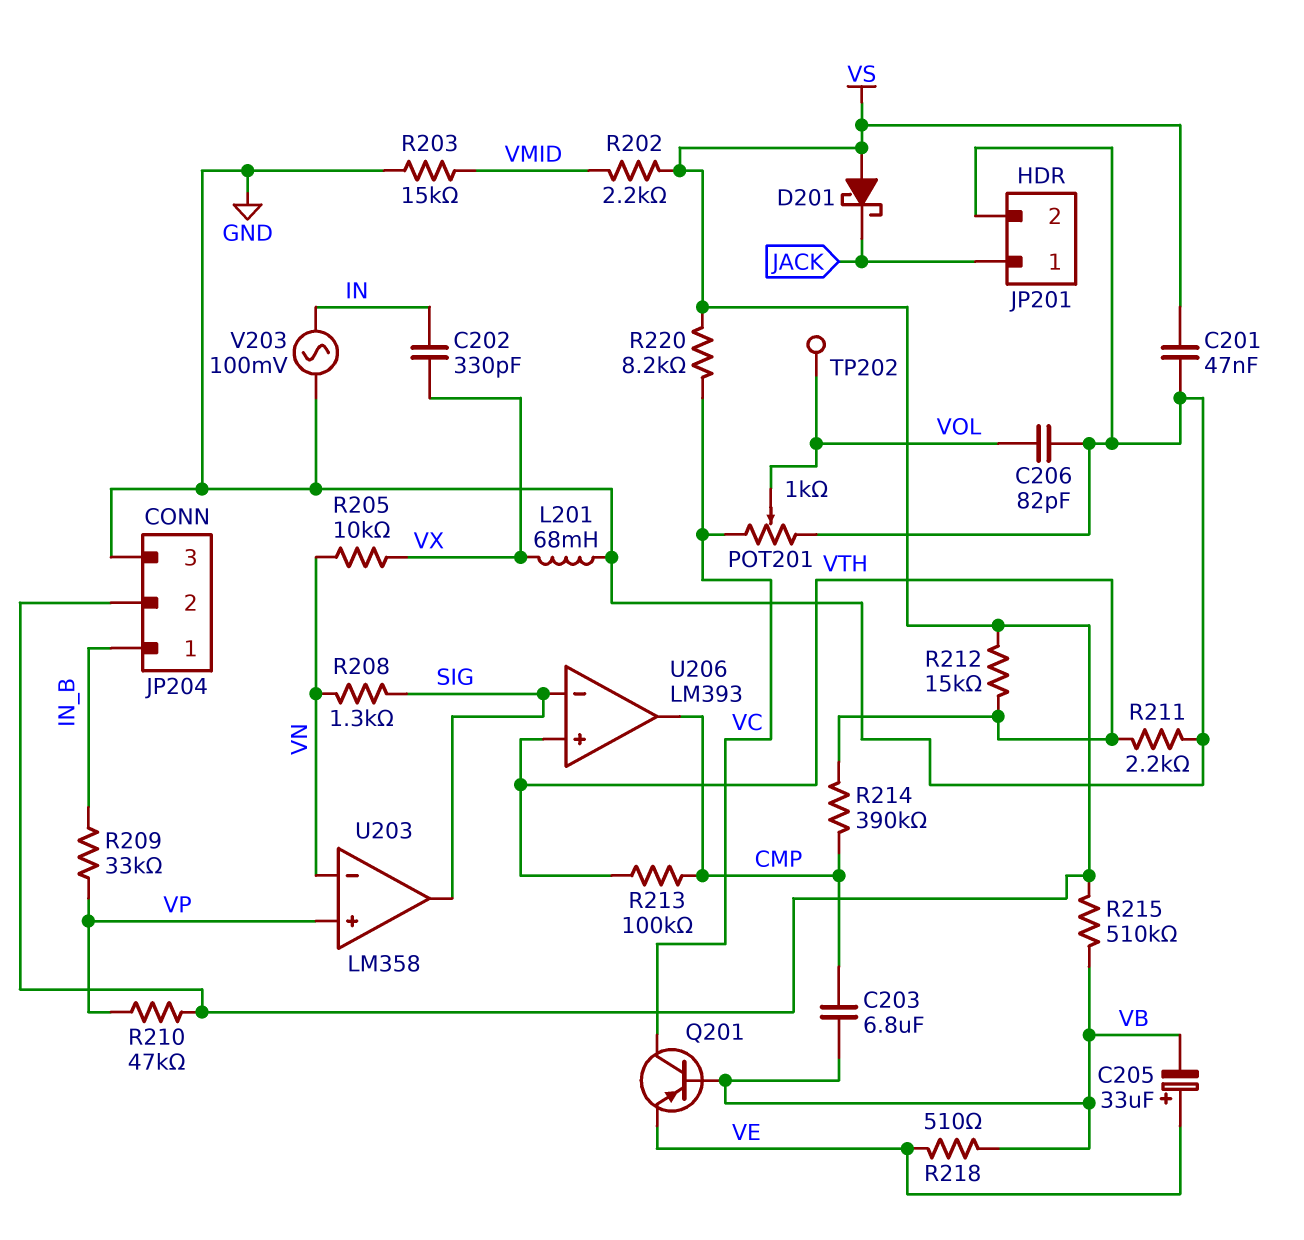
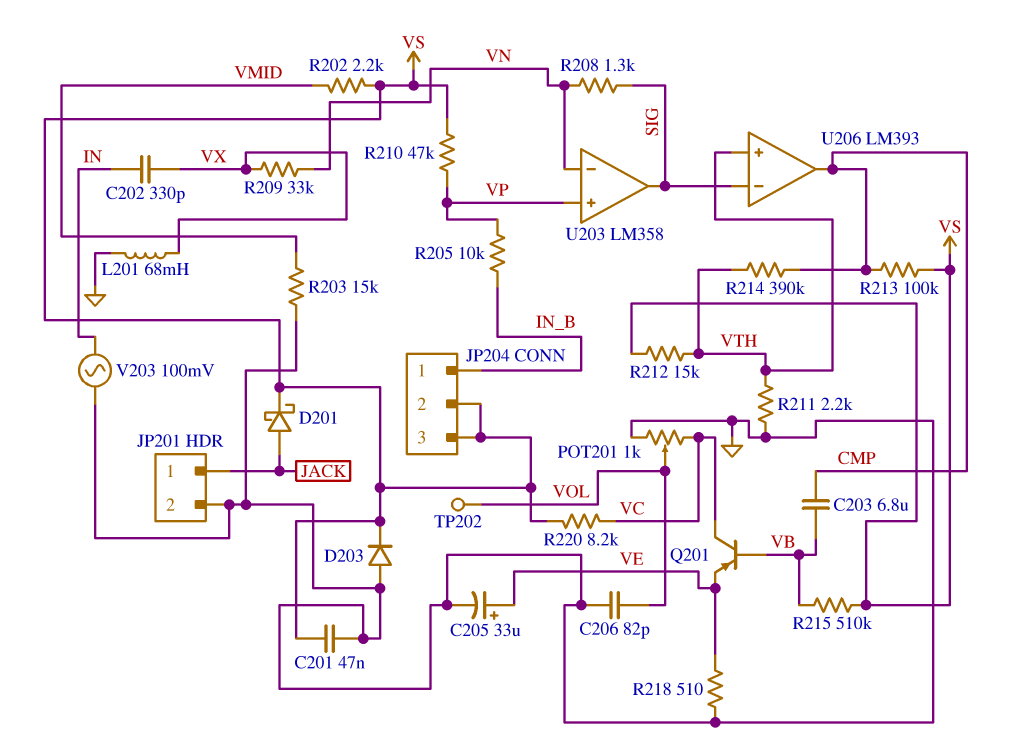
C205: 33uF (plus VE, minus VB) -> 33uF (plus VE, minus GND)
D201: schottky (A VS, K JACK) -> schottky (A JACK, K VS)
D203: none -> diode (A GND, K VS)
JP204 pin 3: GND -> VS
R205: 10k (VN, VX) -> 10k (IN_B, VP)
R209: 33k (IN_B, VP) -> 33k (VN, VX)
R213: 100k (CMP, VTH) -> 100k (CMP, VS)
R218: 510 (VB, VE) -> 510 (GND, VE)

::::::::

* [Problem details] Give back every line of the material above word for word, leaving out the pictures.

* [Answer box]
C205: 33uF (plus VE, minus VB) -> 33uF (plus VE, minus GND)
D201: schottky (A VS, K JACK) -> schottky (A JACK, K VS)
D203: none -> diode (A GND, K VS)
JP204 pin 3: GND -> VS
R205: 10k (VN, VX) -> 10k (IN_B, VP)
R209: 33k (IN_B, VP) -> 33k (VN, VX)
R213: 100k (CMP, VTH) -> 100k (CMP, VS)
R218: 510 (VB, VE) -> 510 (GND, VE)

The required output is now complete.